The problem:
Please return every line below that contains the string "image".

....

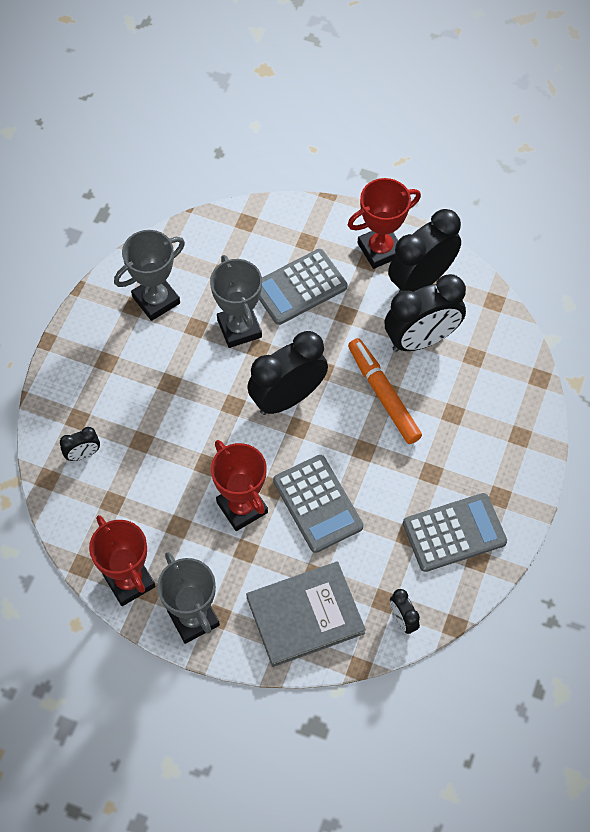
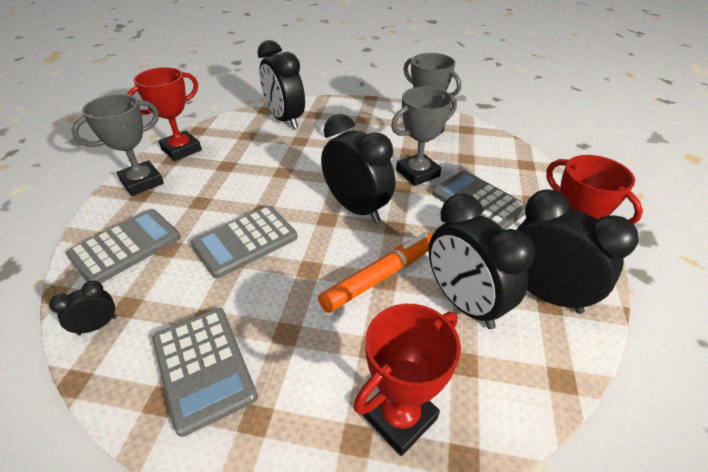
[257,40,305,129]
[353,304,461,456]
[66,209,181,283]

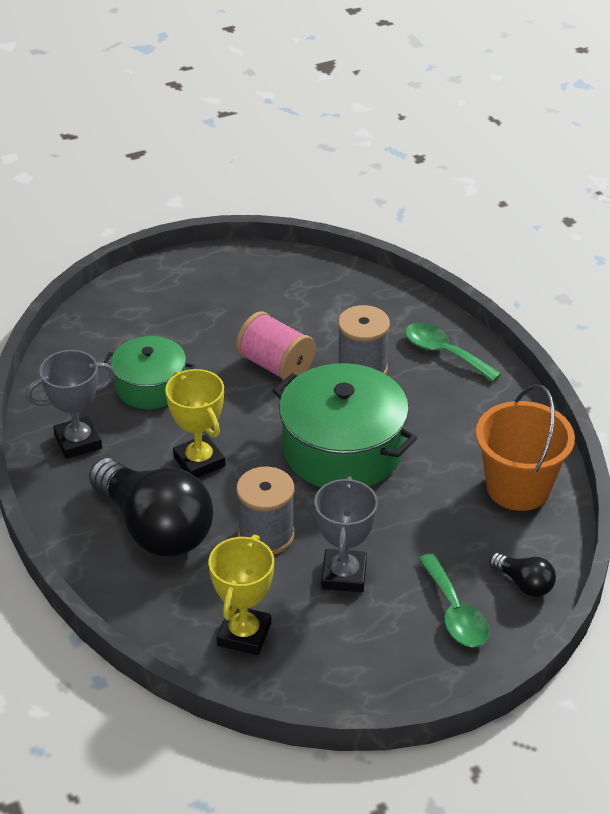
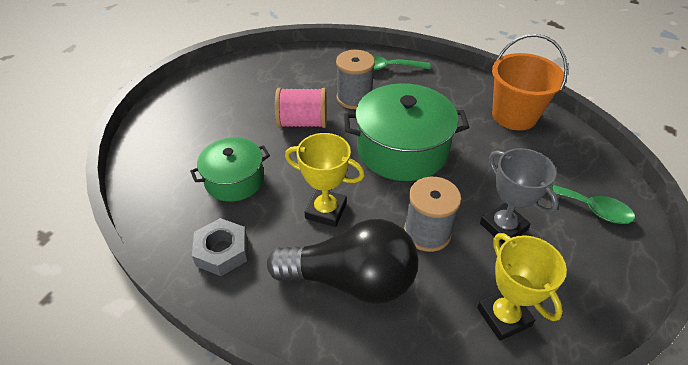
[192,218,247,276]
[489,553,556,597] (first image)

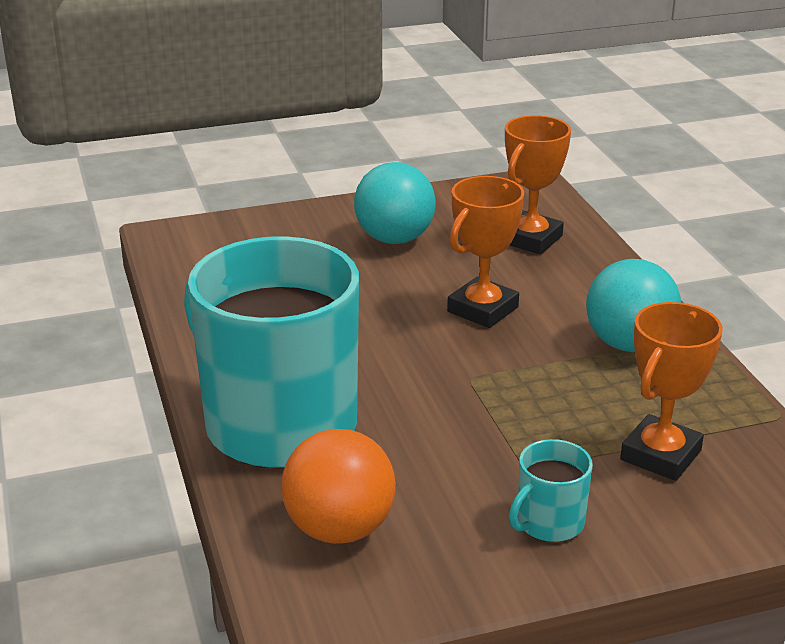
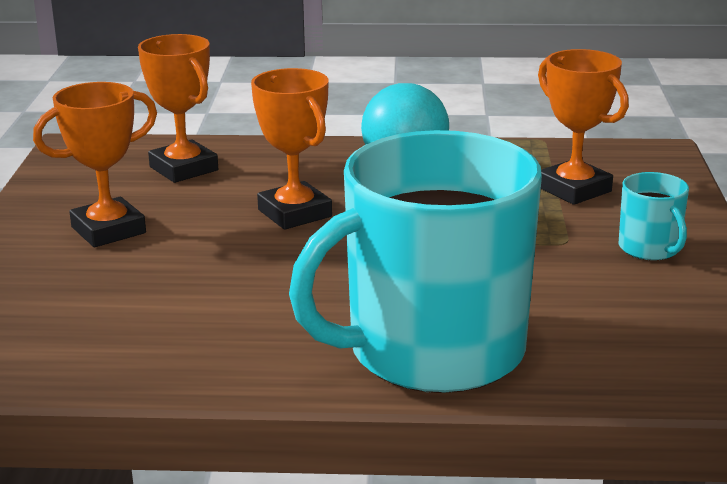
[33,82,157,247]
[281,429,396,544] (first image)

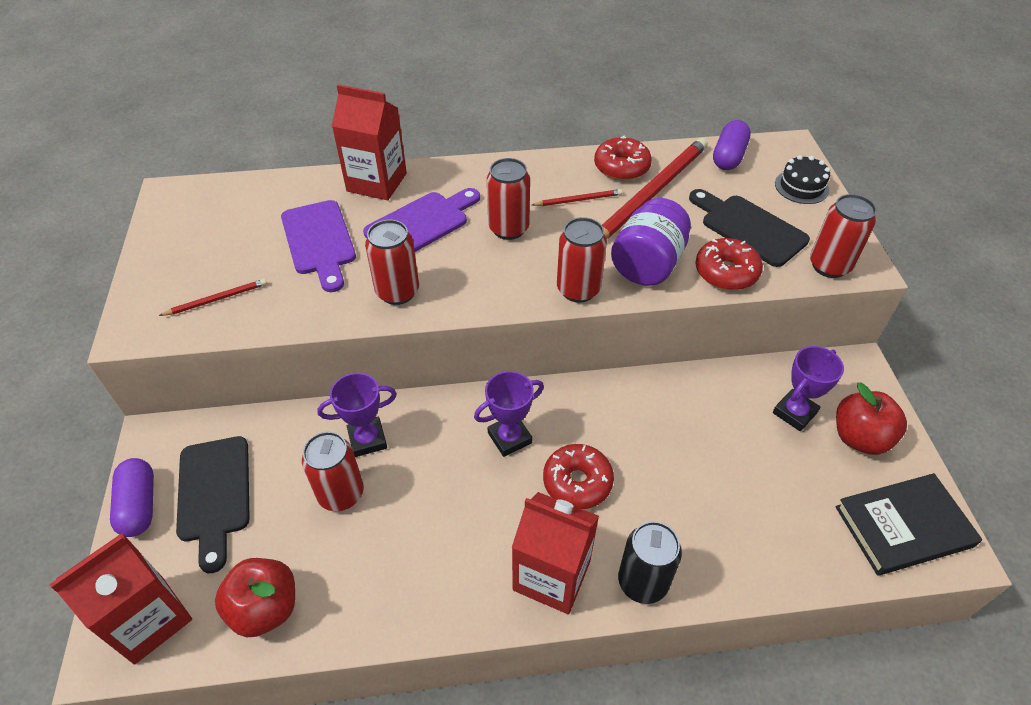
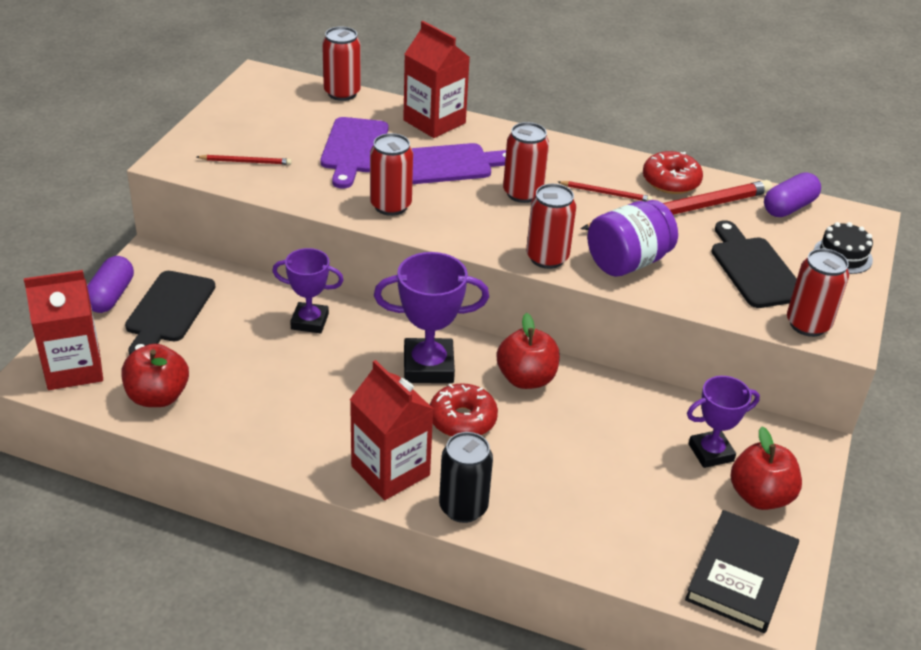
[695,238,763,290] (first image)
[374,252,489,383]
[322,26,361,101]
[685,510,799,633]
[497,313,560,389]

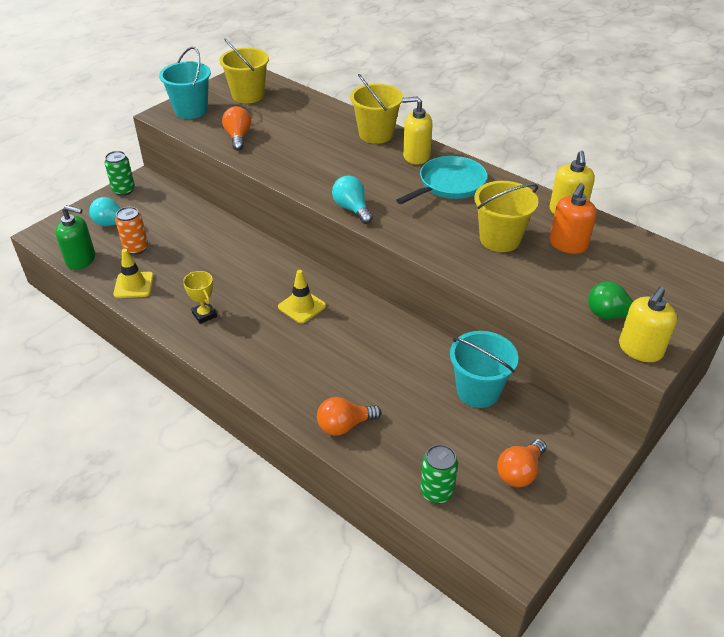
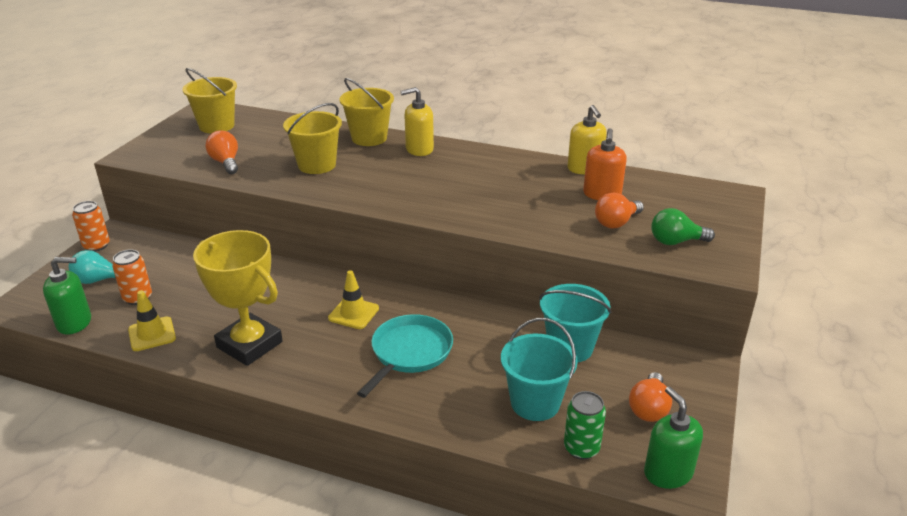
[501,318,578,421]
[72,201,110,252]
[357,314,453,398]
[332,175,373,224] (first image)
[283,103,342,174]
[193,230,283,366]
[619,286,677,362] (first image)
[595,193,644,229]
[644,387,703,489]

....

Solution below:
[489,553,556,597] (first image)
[281,429,396,544] (first image)
[695,238,763,290] (first image)
[332,175,373,224] (first image)
[619,286,677,362] (first image)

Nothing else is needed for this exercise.